* Available data:
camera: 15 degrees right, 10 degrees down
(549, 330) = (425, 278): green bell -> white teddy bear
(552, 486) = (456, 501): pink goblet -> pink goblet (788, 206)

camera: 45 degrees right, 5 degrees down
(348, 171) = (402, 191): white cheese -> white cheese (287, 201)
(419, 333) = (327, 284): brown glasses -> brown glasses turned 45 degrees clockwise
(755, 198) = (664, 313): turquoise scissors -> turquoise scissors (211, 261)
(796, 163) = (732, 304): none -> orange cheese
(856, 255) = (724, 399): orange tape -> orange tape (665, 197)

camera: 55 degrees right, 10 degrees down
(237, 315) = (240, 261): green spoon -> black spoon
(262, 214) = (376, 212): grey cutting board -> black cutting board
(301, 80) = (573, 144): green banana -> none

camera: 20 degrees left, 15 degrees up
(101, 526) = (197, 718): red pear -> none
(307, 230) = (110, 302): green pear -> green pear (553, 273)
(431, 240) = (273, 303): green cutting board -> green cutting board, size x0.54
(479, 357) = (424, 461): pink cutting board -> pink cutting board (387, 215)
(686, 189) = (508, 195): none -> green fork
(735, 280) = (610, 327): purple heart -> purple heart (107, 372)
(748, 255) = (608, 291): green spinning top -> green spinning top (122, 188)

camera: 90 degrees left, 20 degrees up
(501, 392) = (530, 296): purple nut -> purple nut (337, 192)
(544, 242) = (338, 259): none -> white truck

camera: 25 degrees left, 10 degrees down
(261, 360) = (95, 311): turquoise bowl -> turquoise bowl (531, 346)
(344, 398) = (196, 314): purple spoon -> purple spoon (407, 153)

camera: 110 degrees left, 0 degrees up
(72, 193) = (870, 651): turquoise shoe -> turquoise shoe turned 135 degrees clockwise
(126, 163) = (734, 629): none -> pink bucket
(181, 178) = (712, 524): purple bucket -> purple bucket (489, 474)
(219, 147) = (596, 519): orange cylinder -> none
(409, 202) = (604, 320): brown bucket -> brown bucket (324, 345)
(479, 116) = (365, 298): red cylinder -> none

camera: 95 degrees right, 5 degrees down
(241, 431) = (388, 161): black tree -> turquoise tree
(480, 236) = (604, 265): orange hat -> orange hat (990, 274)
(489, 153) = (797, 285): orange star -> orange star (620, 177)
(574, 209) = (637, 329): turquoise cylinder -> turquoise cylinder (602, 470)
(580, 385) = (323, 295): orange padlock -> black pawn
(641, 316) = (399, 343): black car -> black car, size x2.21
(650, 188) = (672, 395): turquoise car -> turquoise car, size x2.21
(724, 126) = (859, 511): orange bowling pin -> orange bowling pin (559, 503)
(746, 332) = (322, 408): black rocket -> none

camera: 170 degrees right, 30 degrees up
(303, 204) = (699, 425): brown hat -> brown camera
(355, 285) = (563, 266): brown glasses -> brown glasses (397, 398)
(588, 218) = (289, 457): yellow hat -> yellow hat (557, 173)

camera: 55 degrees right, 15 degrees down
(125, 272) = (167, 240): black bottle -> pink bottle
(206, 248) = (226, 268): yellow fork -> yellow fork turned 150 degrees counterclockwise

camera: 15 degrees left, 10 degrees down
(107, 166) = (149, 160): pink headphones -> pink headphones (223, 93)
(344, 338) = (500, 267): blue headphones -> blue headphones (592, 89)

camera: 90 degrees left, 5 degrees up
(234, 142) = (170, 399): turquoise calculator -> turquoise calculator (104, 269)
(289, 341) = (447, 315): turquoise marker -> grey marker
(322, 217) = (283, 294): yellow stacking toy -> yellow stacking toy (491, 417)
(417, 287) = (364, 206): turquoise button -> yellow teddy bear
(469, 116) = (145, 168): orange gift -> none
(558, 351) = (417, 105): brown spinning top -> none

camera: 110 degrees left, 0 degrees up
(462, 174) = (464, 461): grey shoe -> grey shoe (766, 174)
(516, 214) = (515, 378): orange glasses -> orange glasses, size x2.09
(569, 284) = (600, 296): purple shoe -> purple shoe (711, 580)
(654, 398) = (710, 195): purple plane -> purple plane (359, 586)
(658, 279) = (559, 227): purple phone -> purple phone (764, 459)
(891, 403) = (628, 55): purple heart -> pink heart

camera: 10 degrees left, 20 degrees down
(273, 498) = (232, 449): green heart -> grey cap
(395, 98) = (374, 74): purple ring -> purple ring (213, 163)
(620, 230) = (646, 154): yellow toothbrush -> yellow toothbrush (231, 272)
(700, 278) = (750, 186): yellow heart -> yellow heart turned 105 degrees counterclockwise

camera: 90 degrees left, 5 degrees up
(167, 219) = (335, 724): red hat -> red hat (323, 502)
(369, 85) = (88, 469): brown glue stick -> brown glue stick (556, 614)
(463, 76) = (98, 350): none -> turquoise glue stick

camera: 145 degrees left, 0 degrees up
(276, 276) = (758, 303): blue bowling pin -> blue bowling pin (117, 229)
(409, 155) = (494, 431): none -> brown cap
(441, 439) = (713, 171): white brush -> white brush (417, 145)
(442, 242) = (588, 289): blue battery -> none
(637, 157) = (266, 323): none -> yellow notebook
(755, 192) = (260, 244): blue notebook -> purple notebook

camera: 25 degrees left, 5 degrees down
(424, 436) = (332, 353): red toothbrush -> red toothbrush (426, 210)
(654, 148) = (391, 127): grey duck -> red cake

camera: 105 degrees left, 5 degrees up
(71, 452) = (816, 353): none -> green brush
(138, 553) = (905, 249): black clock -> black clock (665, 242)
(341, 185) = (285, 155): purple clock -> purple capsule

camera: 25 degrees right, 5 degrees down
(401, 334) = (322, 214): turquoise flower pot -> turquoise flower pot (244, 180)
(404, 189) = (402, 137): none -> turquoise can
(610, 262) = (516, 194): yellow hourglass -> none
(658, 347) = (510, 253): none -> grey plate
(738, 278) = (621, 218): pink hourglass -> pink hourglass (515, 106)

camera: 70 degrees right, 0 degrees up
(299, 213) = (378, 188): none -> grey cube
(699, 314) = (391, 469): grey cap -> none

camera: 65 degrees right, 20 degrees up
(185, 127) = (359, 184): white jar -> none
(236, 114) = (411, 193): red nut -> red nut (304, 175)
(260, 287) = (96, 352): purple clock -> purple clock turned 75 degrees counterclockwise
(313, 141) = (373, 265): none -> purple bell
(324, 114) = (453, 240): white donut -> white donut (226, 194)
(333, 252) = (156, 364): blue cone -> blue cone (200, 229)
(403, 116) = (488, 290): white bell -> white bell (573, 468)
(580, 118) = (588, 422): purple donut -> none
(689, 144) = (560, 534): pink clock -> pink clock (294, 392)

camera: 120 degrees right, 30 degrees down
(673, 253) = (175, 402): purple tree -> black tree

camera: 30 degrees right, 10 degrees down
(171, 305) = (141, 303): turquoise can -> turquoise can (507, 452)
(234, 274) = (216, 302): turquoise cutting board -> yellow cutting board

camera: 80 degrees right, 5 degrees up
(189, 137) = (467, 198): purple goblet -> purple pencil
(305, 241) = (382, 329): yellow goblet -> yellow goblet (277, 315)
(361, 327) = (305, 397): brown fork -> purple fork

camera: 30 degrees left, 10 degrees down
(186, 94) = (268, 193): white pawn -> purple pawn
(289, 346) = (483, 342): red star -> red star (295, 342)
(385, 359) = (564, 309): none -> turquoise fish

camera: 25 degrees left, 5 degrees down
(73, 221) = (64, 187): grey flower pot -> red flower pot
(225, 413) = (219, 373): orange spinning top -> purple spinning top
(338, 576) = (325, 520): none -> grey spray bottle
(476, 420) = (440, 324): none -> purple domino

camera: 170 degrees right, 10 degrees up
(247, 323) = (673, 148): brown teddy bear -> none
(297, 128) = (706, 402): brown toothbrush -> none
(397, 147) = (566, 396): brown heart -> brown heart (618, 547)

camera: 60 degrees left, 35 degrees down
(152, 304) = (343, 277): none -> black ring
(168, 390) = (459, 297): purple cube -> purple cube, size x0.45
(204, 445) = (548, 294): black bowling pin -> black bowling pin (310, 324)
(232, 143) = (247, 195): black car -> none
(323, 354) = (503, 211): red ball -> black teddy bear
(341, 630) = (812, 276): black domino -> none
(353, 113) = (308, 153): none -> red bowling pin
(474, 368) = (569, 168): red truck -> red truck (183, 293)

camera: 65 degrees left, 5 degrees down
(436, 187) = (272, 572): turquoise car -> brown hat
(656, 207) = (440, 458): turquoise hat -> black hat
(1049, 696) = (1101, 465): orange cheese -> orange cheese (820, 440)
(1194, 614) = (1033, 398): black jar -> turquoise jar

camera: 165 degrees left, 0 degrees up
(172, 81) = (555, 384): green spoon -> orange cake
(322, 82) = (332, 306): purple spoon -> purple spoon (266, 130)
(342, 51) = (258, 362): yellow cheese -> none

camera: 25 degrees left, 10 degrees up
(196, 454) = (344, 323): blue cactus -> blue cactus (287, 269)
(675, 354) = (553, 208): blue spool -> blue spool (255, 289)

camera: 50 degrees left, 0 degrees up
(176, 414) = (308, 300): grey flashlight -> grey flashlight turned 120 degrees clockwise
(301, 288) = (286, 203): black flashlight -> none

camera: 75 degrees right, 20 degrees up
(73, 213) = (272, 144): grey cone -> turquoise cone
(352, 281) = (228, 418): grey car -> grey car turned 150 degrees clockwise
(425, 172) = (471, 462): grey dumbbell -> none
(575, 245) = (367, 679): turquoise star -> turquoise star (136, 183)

* Your goal:
Each line above that contains the string "counterclockwise" should be identified and copied.

* Result:
(206, 248) = (226, 268): yellow fork -> yellow fork turned 150 degrees counterclockwise
(700, 278) = (750, 186): yellow heart -> yellow heart turned 105 degrees counterclockwise
(260, 287) = (96, 352): purple clock -> purple clock turned 75 degrees counterclockwise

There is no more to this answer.